TASK OBJECTIVE:
Write out, word for word, only the lines from the one with "Outline every building" to the end of the data below.

(Stored data entries)
- - - -

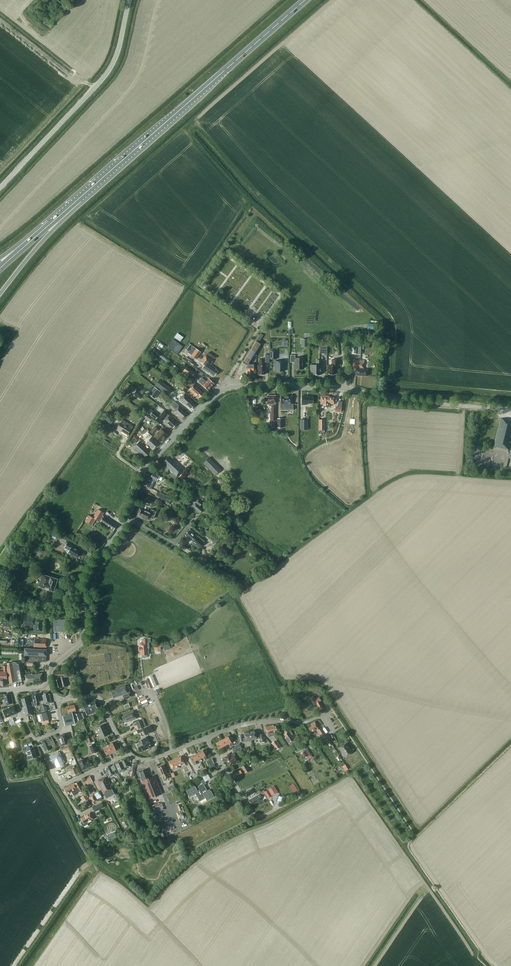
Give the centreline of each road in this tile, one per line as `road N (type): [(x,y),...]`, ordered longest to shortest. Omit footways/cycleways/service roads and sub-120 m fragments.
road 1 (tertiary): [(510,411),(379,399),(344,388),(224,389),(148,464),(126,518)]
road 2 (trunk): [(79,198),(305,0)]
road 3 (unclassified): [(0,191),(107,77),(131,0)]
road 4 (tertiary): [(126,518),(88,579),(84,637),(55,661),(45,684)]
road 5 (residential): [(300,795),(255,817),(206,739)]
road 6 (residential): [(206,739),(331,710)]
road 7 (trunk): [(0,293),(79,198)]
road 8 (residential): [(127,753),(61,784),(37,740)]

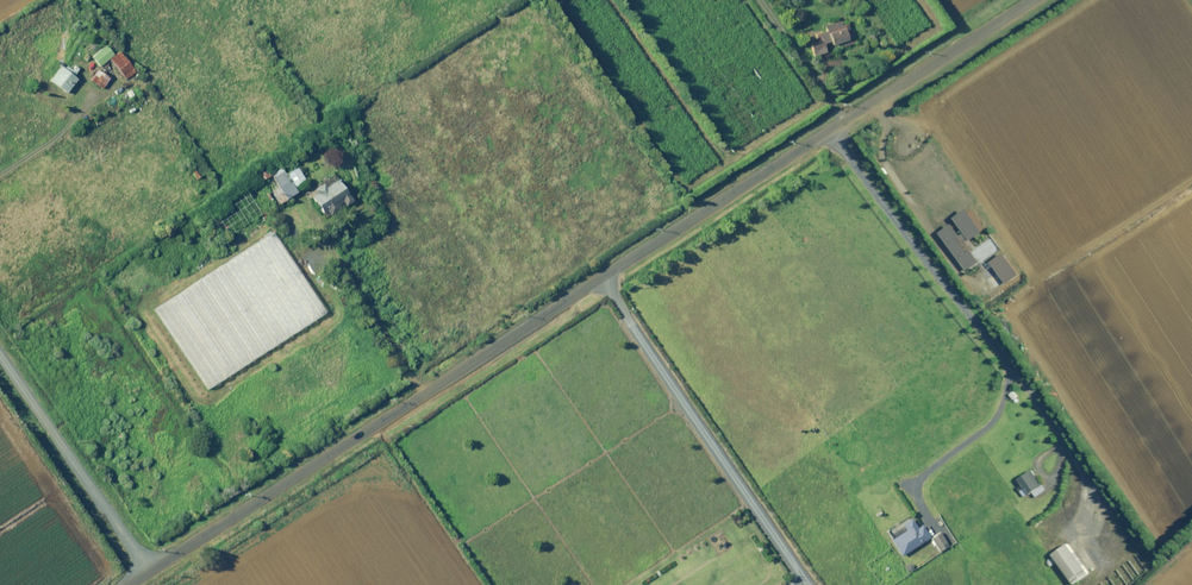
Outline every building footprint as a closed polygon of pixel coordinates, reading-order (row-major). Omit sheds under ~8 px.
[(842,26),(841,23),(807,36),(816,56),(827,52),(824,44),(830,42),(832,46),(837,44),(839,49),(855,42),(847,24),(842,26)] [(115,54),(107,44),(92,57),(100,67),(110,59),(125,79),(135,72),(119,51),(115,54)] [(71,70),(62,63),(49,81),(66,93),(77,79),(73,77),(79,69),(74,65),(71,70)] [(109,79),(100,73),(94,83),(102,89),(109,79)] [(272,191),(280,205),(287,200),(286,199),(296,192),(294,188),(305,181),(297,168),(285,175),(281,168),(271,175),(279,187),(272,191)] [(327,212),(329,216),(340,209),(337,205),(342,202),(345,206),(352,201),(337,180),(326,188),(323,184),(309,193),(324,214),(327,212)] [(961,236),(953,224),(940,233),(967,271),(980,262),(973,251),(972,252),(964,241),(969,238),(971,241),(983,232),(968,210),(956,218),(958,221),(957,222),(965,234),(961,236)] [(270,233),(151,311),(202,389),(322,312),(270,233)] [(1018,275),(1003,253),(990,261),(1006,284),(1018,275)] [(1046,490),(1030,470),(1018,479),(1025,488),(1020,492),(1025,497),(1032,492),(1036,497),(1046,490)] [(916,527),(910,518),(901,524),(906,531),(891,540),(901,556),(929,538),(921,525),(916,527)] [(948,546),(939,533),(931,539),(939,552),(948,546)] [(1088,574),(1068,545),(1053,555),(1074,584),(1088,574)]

- - - -

FINISHED TASK:
Outline every building footprint as a closed polygon of pixel coordinates, reading-order (row-major). Omit sheds under ~8 px.
[(842,26),(841,23),(807,36),(816,56),(827,52),(824,44),(830,42),(832,46),(837,44),(839,49),(855,42),(847,24),(842,26)] [(115,54),(107,44),(92,57),(100,67),(110,59),(125,79),(135,72),(119,51),(115,54)] [(71,70),(62,63),(49,81),(66,93),(77,79),(73,77),(79,69),(74,65),(71,70)] [(109,79),(100,73),(94,83),(102,89),(109,79)] [(272,191),(280,205),(287,200),(286,199),(296,192),(294,188),(305,181),(297,168),(285,175),(281,168),(271,175),(279,187),(272,191)] [(327,212),(329,216),(340,209),(337,205),(342,202),(345,206),(352,201),(337,180),(326,188),(323,184),(309,193),(324,214),(327,212)] [(961,236),(953,224),(940,233),(967,271),(980,262),(973,251),(972,252),(964,241),(969,238),(971,241),(983,232),(968,210),(956,218),(958,221),(957,222),(965,234),(961,236)] [(270,233),(151,311),(202,389),(322,312),(270,233)] [(1018,275),(1003,253),(990,261),(1006,284),(1018,275)] [(1046,490),(1030,470),(1018,479),(1025,488),(1020,492),(1025,497),(1032,492),(1036,497),(1046,490)] [(916,527),(910,518),(901,524),(906,531),(891,540),(901,556),(929,538),(921,525),(916,527)] [(948,546),(939,533),(931,539),(939,552),(948,546)] [(1088,574),(1068,545),(1053,555),(1074,584),(1088,574)]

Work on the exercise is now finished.